Stored items:
**********

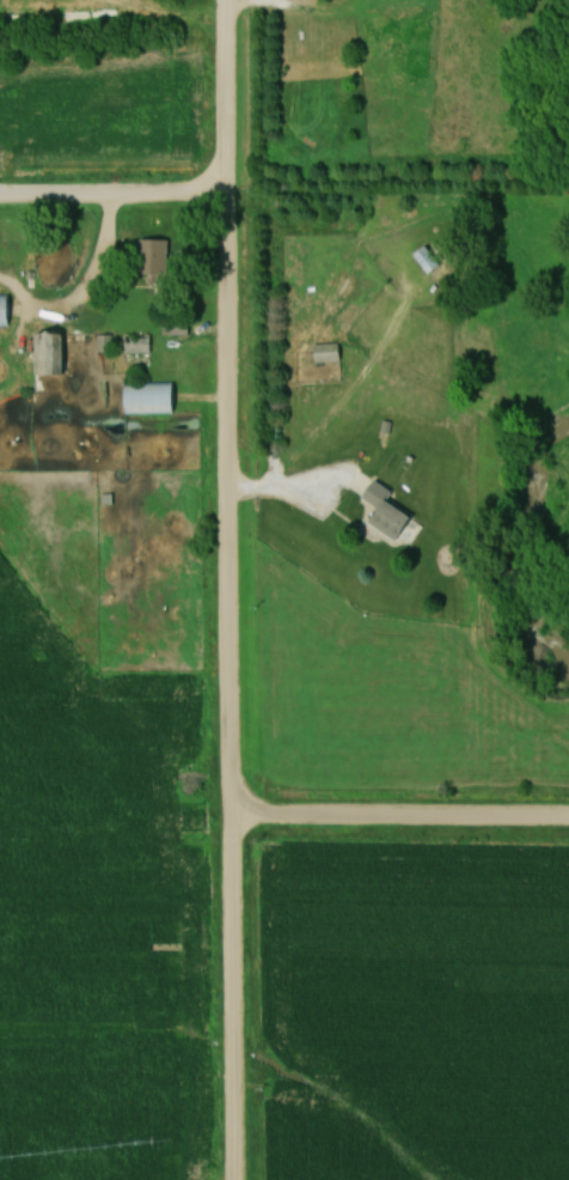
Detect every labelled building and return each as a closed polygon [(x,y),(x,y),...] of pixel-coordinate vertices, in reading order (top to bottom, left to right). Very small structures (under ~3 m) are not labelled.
[(141,270),(140,239),(170,238),(171,270),(141,270)] [(417,255),(430,276),(444,268),(431,247),(417,255)] [(12,327),(12,296),(0,296),(0,327),(12,327)] [(38,372),(37,333),(65,333),(66,372),(38,372)] [(152,353),(152,334),(126,334),(126,353),(152,353)] [(343,363),(343,345),(315,345),(315,363),(343,363)] [(128,416),(128,388),(176,388),(175,416),(128,416)] [(372,523),(403,542),(418,516),(391,500),(397,491),(377,480),(366,499),(381,508),(372,523)]
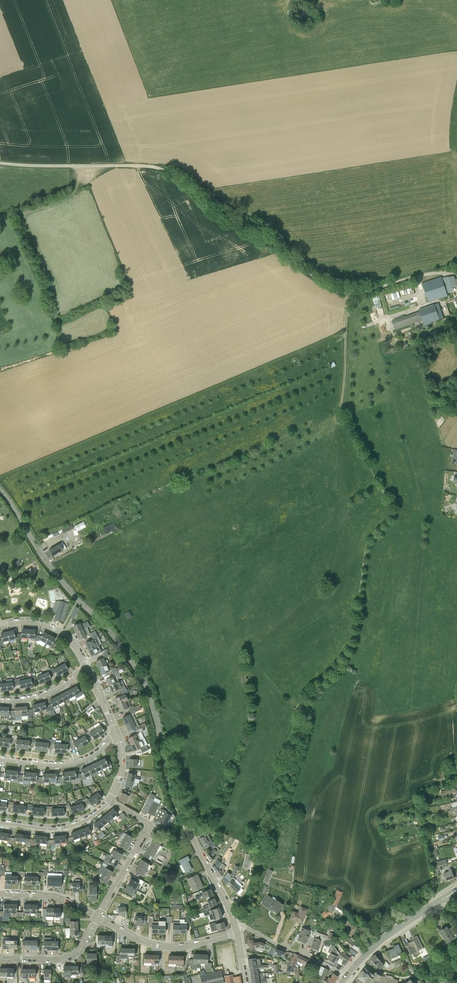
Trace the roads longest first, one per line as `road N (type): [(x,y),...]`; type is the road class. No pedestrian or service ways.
road 1 (residential): [(236,928),(171,792),(142,679),(53,571),(0,490)]
road 2 (unclassified): [(0,163),(163,170),(342,290),(456,272)]
road 3 (track): [(353,291),(341,410),(358,447)]
road 4 (residential): [(97,917),(151,824),(109,800)]
road 5 (residential): [(237,933),(157,944),(97,917)]
road 6 (residential): [(0,760),(69,764),(116,733)]
road 7 (residential): [(346,977),(236,928)]

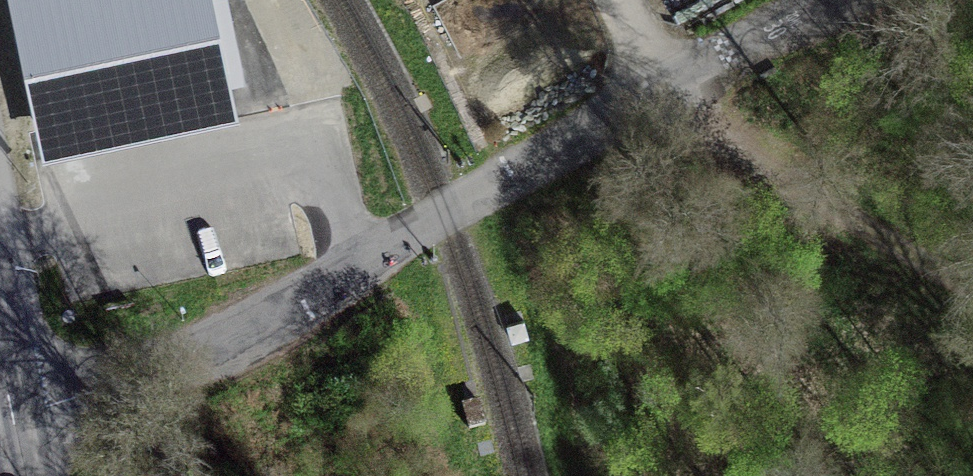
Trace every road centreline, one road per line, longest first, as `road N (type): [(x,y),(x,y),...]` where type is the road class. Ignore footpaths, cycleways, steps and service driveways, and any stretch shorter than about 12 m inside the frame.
road 1 (residential): [(8,427),(160,372),(675,89),(856,0)]
road 2 (track): [(675,89),(972,298)]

**********

* [Exercise instructions] Transcribe every entry exactly, omitting pictures.

* [Result for this exercise]
Detect every labelled building and return each as a closed polygon [(x,y),(x,y),...] of pixel-coordinate vertices, in reading order (top to bottom, left to right). Very small structures (under ~3 m) are not labelled.
[(141,270),(140,239),(170,238),(171,270),(141,270)] [(417,255),(430,276),(444,268),(431,247),(417,255)] [(12,327),(12,296),(0,296),(0,327),(12,327)] [(38,372),(37,333),(65,333),(66,372),(38,372)] [(152,353),(152,334),(126,334),(126,353),(152,353)] [(343,363),(343,345),(315,345),(315,363),(343,363)] [(128,416),(128,388),(176,388),(175,416),(128,416)] [(372,523),(403,542),(418,516),(391,500),(397,491),(377,480),(366,499),(381,508),(372,523)]
Trace the roads longest first, one per line as `road N (type): [(x,y),...]`; type is the road class. No pedestrian or service ways.
road 1 (residential): [(236,928),(171,792),(142,679),(53,571),(0,490)]
road 2 (unclassified): [(0,163),(163,170),(342,290),(456,272)]
road 3 (track): [(353,291),(341,410),(358,447)]
road 4 (residential): [(97,917),(151,824),(109,800)]
road 5 (residential): [(237,933),(157,944),(97,917)]
road 6 (residential): [(0,760),(69,764),(116,733)]
road 7 (residential): [(346,977),(236,928)]

Trace every road centreline, one road per line, longest first, as `road N (type): [(x,y),(x,y),...]` where type is the road class. Ignore footpaths, cycleways, steps and service driveways, and any stretch shorter than about 12 m inside the frame.
road 1 (residential): [(8,427),(160,372),(675,89),(856,0)]
road 2 (track): [(675,89),(972,298)]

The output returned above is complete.